-- Record set --
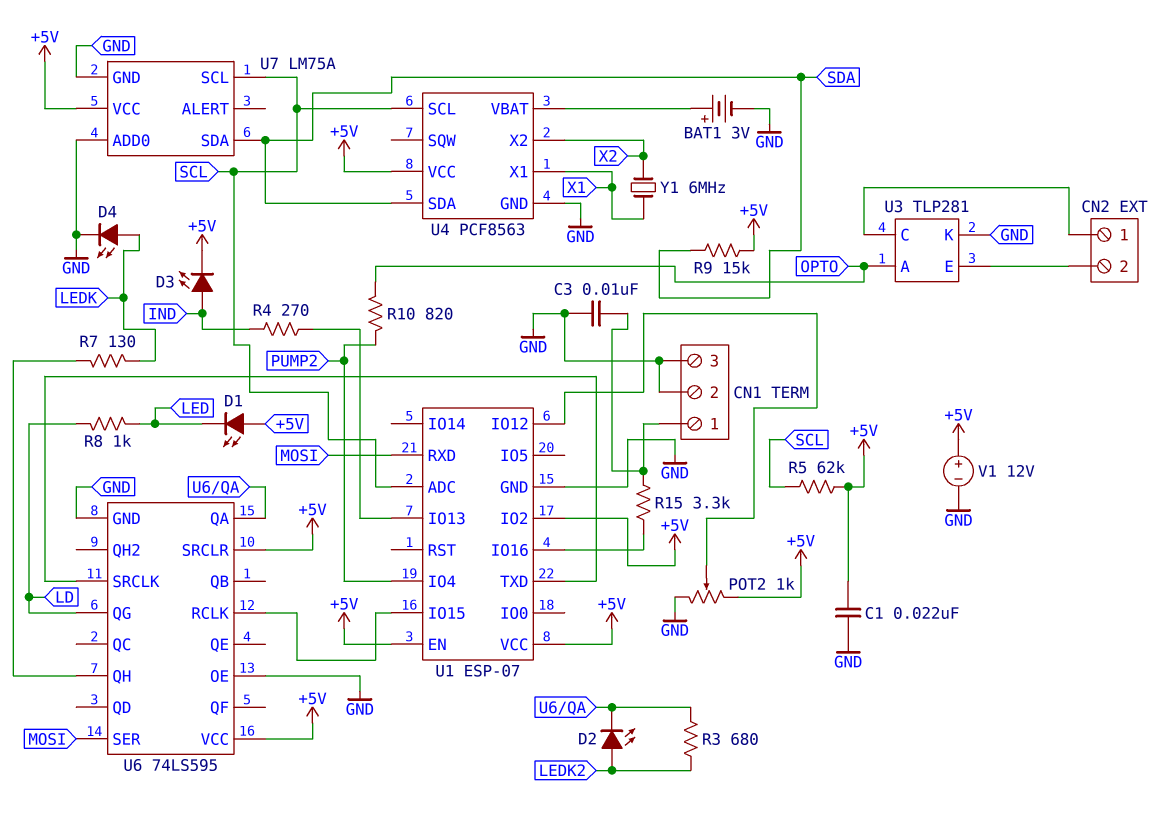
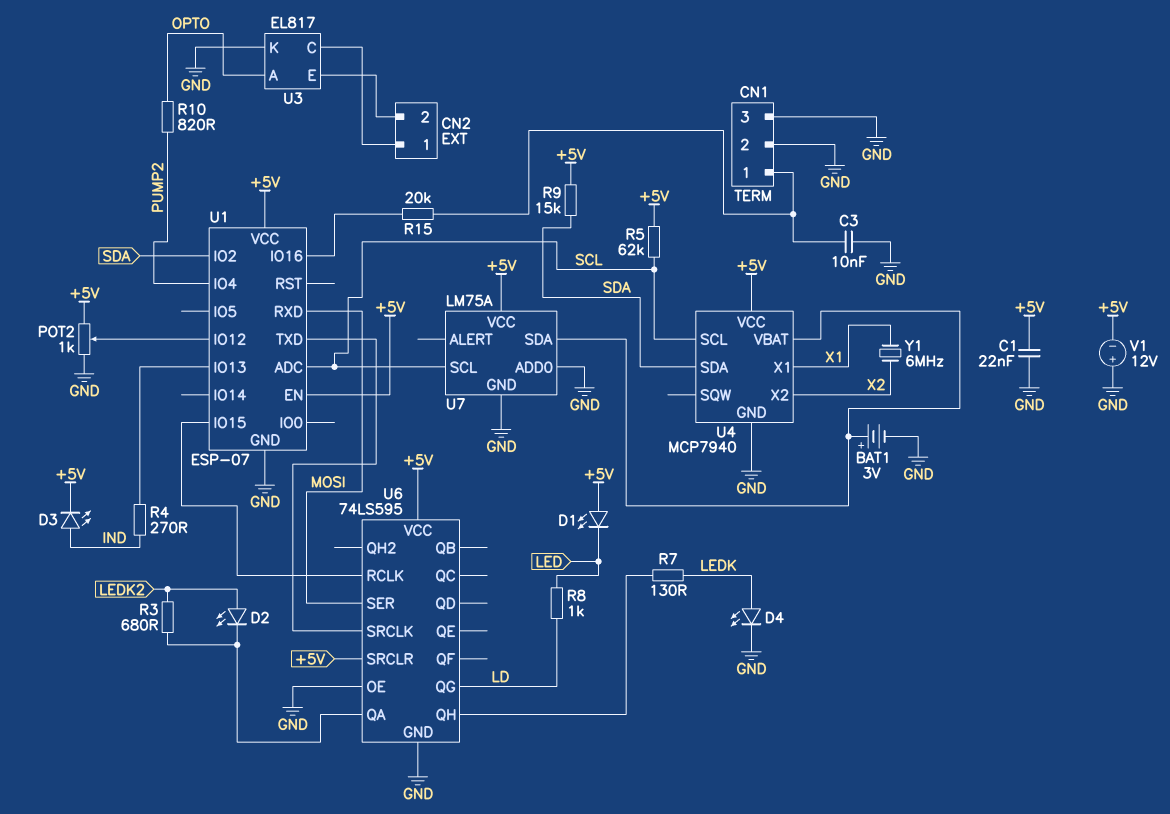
R15: 3.3k (CN1/1, U1/IO16) -> 20k (CN1/1, U1/IO16)
U1 pin IO2: +5V -> SDA
U3: TLP281 -> EL817
U4: PCF8563 -> MCP7940
U7 pin SDA: SDA -> U4/VBAT
V1: 12V (plus +5V, minus GND) -> 12V (plus GND, minus +5V)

-- Exercise details --
Everything in the data above gets copied exactly. Only the pictures are skipped.

-- Your response --
R15: 3.3k (CN1/1, U1/IO16) -> 20k (CN1/1, U1/IO16)
U1 pin IO2: +5V -> SDA
U3: TLP281 -> EL817
U4: PCF8563 -> MCP7940
U7 pin SDA: SDA -> U4/VBAT
V1: 12V (plus +5V, minus GND) -> 12V (plus GND, minus +5V)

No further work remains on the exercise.